→ ENTRIES SUPPLIED
-------------------------
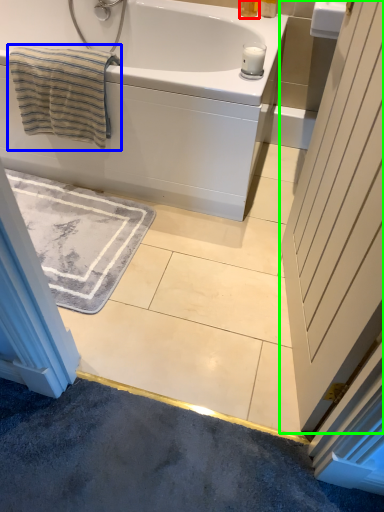
Question: Which is nearer to the toiletry (highlighted by a red box)? beach towel (highlighted by a blue box) or door (highlighted by a green box).

Choices:
 (A) beach towel
 (B) door

Answer: (A)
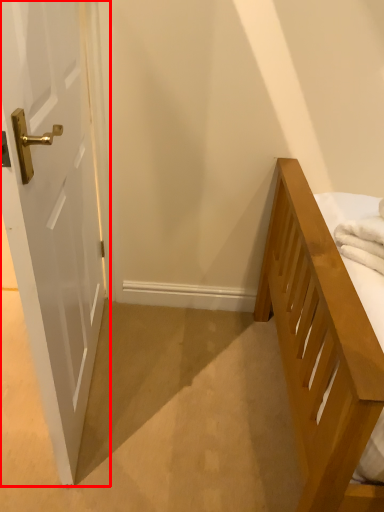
-------------------------
→ TASK DETAILS
Please count the lines in the items above that contain the word "beach", and give only that number.

→ YOUR RESPONSE
2